__TASK INSTRUCTIONS__: All records that follow are to be copied exactly, with images omitted.
-*-
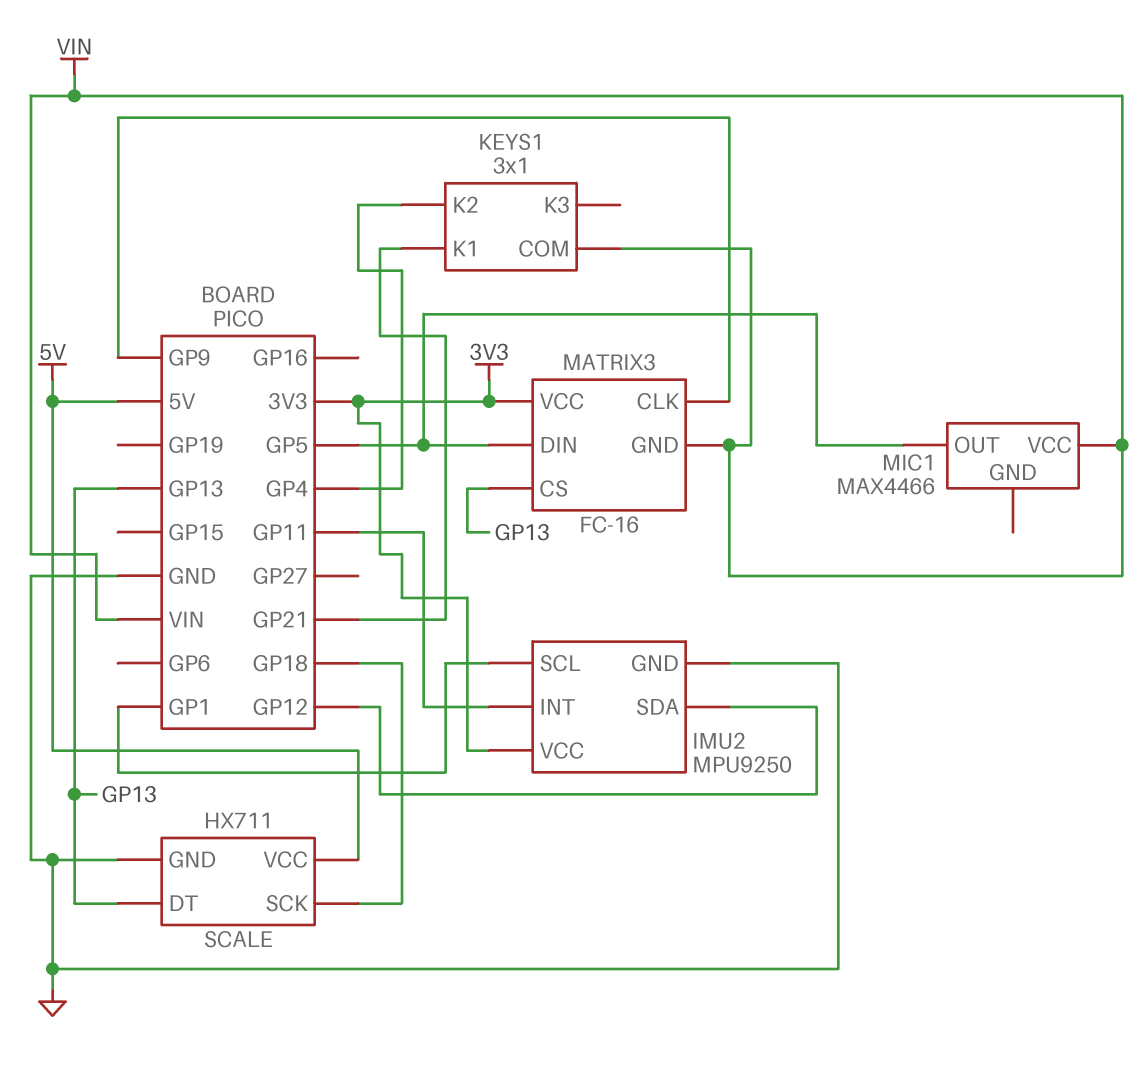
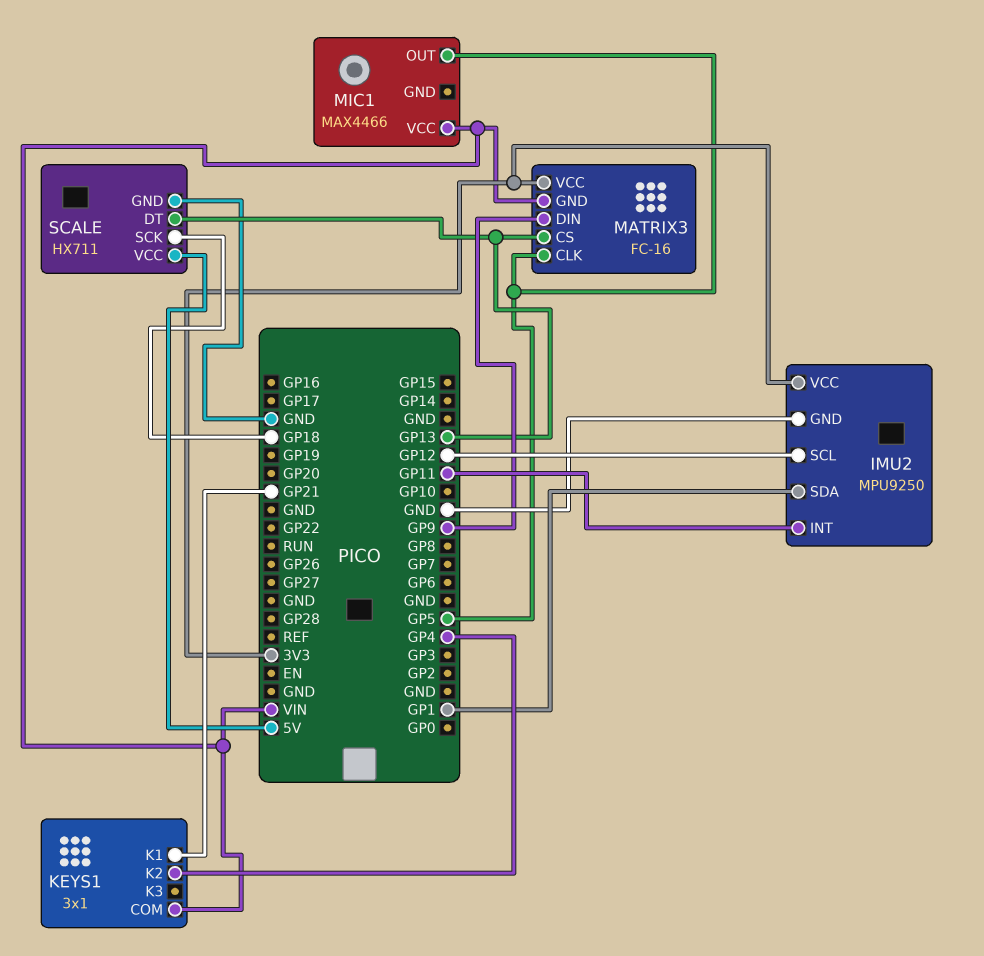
IMU2 pin SCL: GP1 -> GP12
IMU2 pin SDA: GP12 -> GP1
MATRIX3 pin CLK: GP9 -> GP5
MATRIX3 pin DIN: GP5 -> GP9

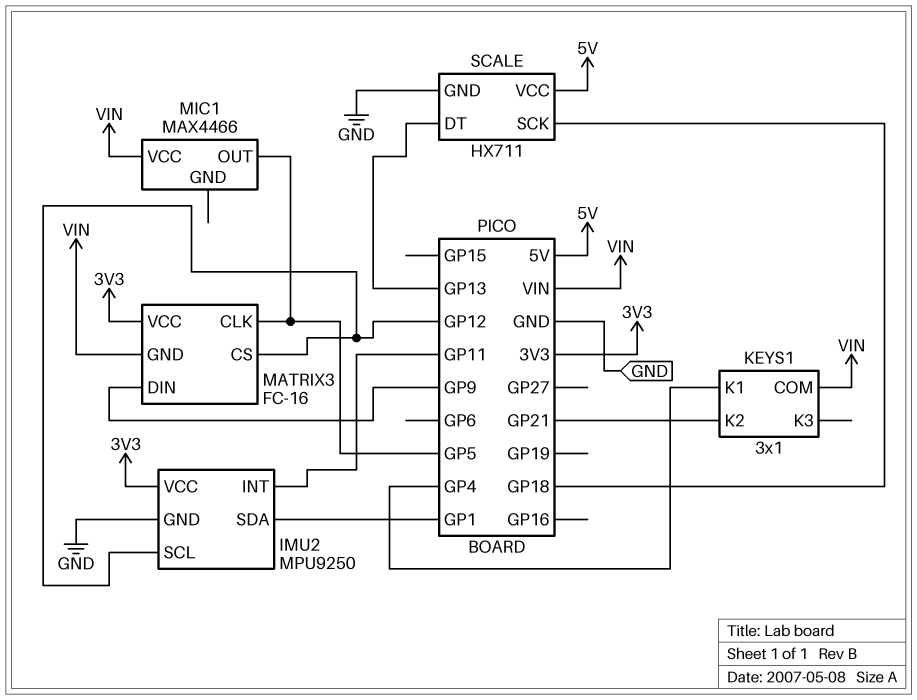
KEYS1 pin K1: GP21 -> GP4
KEYS1 pin K2: GP4 -> GP21
MATRIX3 pin CS: GP13 -> GP12

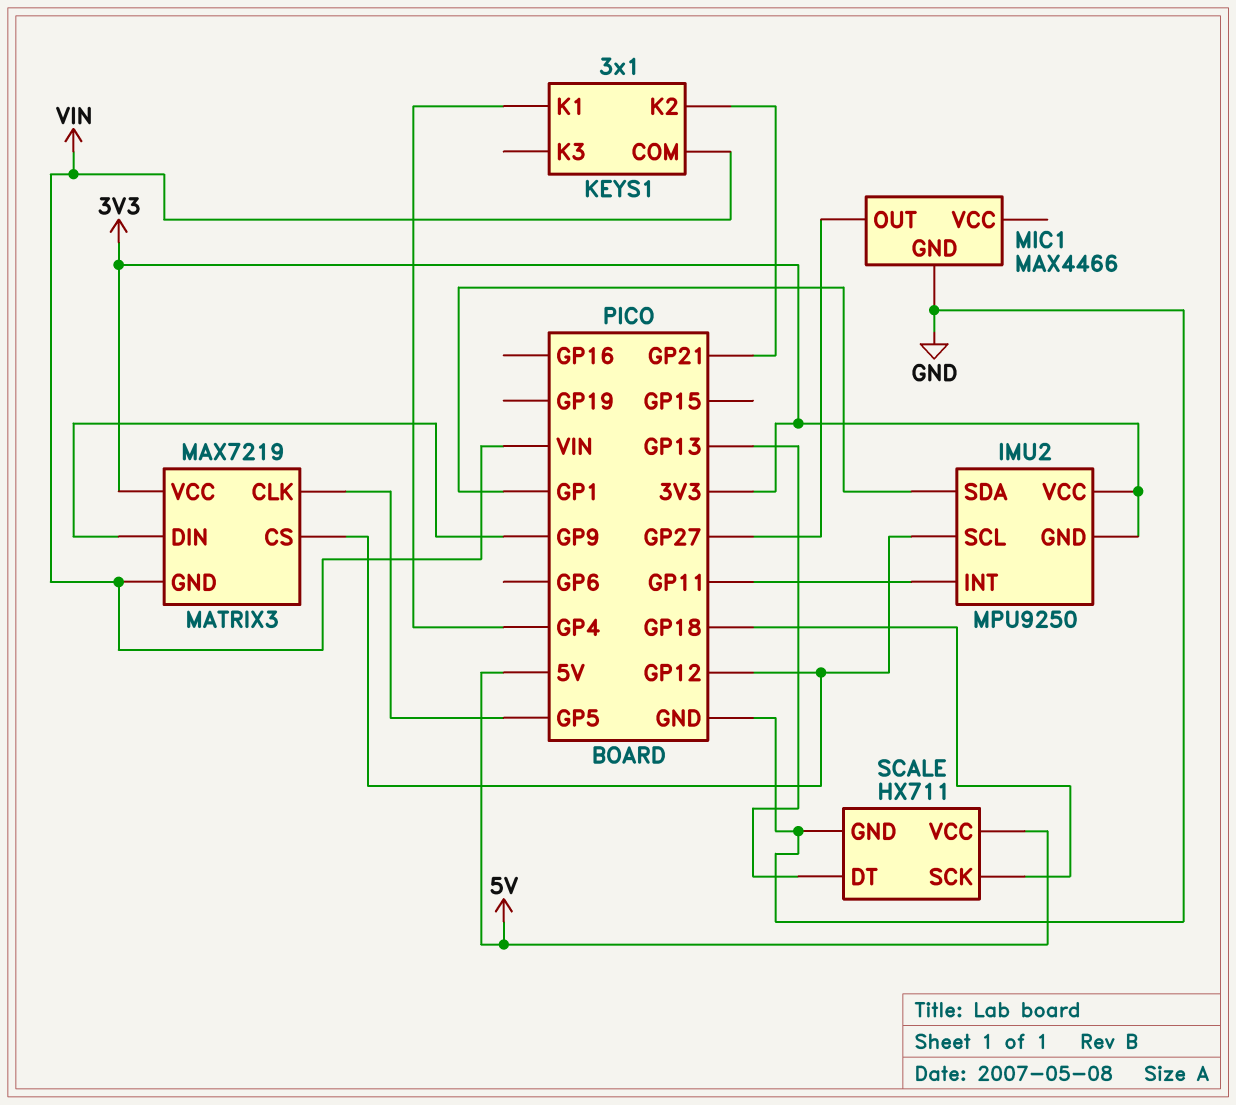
IMU2 pin GND: GND -> 3V3
MATRIX3: FC-16 -> MAX7219
MIC1 pin GND: none -> GND
MIC1 pin OUT: GP5 -> GP27
MIC1 pin VCC: VIN -> none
-*-
__TASK RESULT__:
IMU2 pin SCL: GP1 -> GP12
IMU2 pin SDA: GP12 -> GP1
MATRIX3 pin CLK: GP9 -> GP5
MATRIX3 pin DIN: GP5 -> GP9

KEYS1 pin K1: GP21 -> GP4
KEYS1 pin K2: GP4 -> GP21
MATRIX3 pin CS: GP13 -> GP12

IMU2 pin GND: GND -> 3V3
MATRIX3: FC-16 -> MAX7219
MIC1 pin GND: none -> GND
MIC1 pin OUT: GP5 -> GP27
MIC1 pin VCC: VIN -> none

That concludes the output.